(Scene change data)
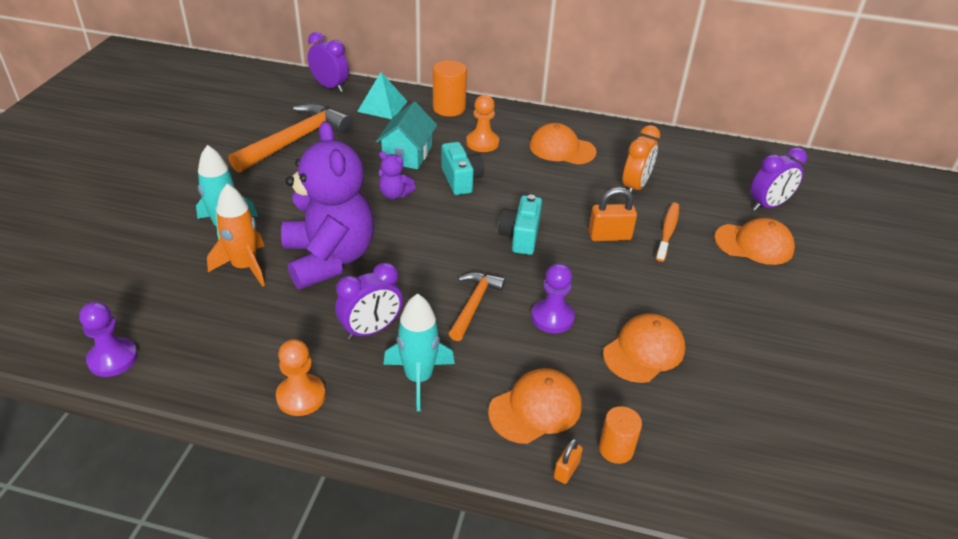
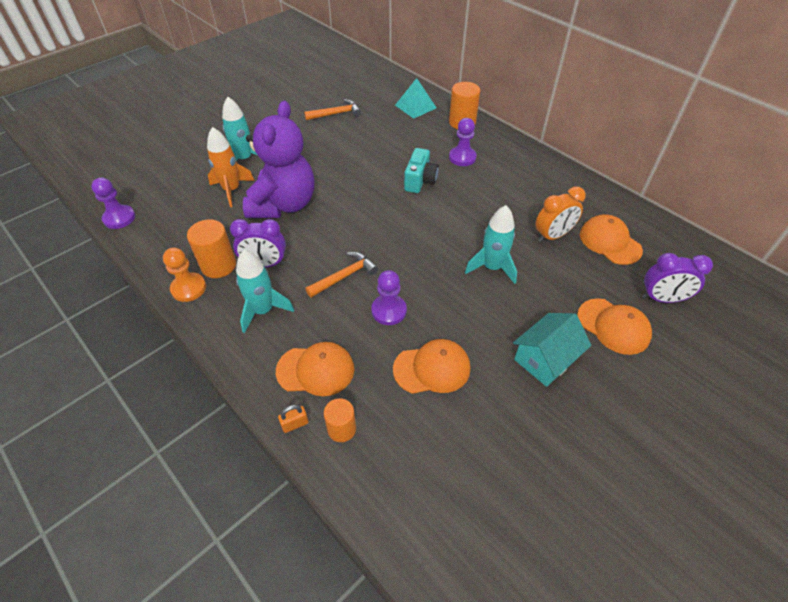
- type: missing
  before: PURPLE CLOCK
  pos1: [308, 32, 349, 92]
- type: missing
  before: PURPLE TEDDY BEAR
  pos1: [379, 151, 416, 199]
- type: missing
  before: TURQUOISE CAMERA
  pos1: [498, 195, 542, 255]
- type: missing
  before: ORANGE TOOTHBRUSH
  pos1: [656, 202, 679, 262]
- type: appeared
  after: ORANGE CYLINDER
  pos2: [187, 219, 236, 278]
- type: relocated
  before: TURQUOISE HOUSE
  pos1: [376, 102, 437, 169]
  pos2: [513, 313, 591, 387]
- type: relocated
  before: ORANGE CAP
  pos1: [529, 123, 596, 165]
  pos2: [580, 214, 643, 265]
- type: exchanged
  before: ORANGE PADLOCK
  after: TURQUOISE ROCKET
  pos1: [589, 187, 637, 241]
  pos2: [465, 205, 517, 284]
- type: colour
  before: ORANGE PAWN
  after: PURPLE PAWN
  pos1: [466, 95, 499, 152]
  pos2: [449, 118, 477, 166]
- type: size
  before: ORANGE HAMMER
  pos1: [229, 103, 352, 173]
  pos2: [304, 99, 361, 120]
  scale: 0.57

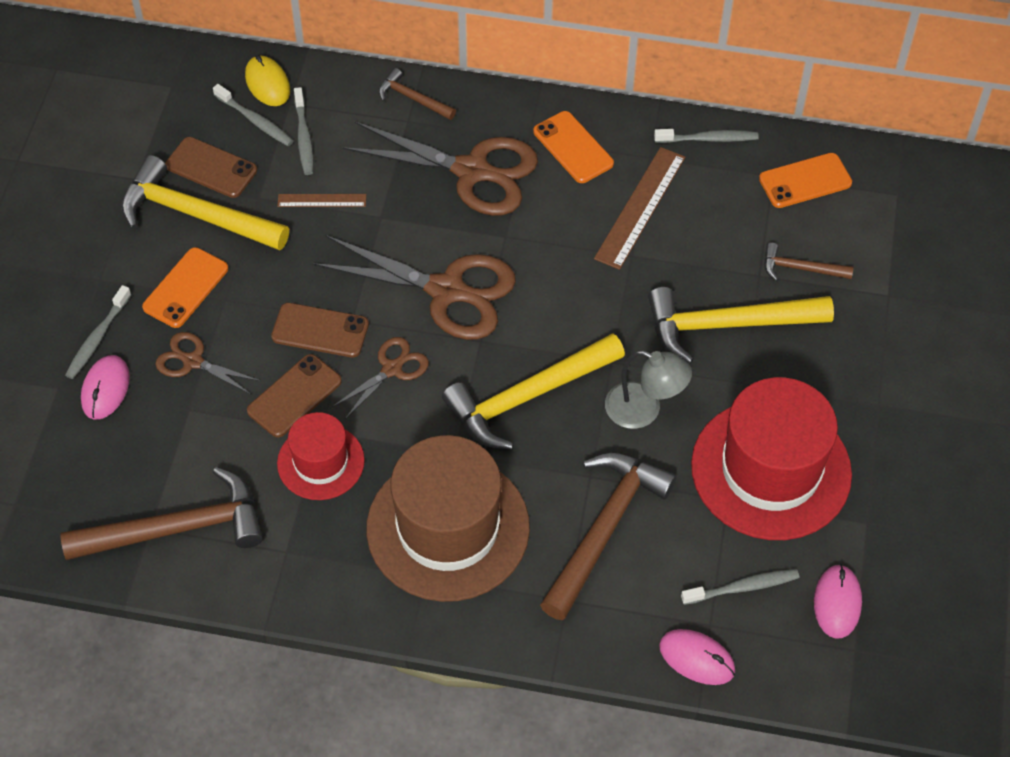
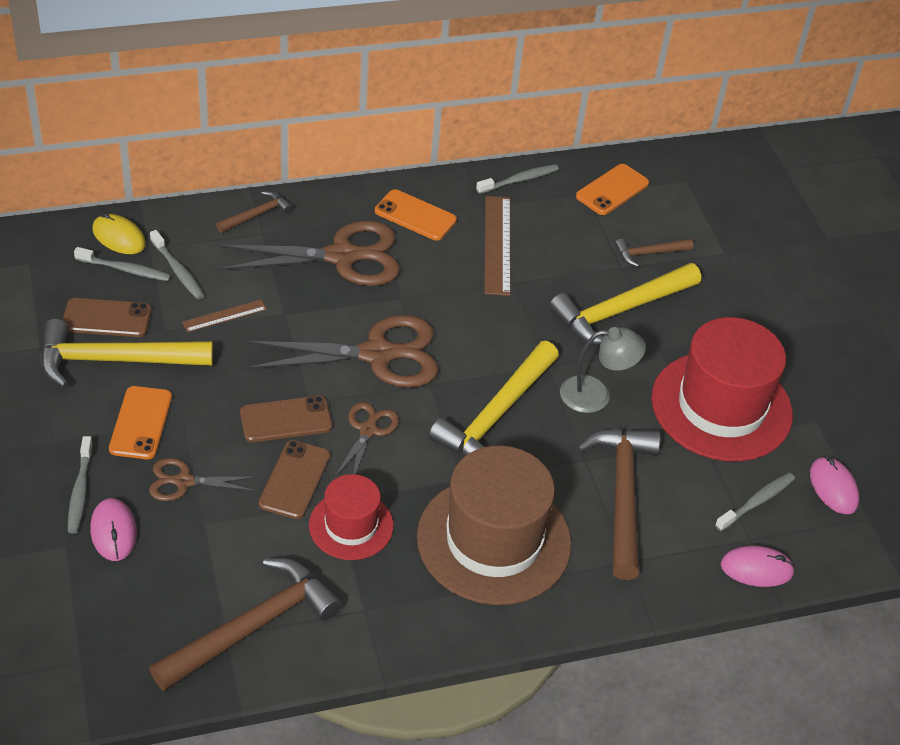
- type: spun
  before: BROWN HAMMER
  pos1: [379, 68, 456, 120]
  pos2: [216, 191, 293, 233]
  turn: 135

AIM OF THE EXERCISE: Filter the entries and keep only the lines holding "PURPLE".

TASK SOLUTION:
  before: PURPLE CLOCK
  before: PURPLE TEDDY BEAR
  after: PURPLE PAWN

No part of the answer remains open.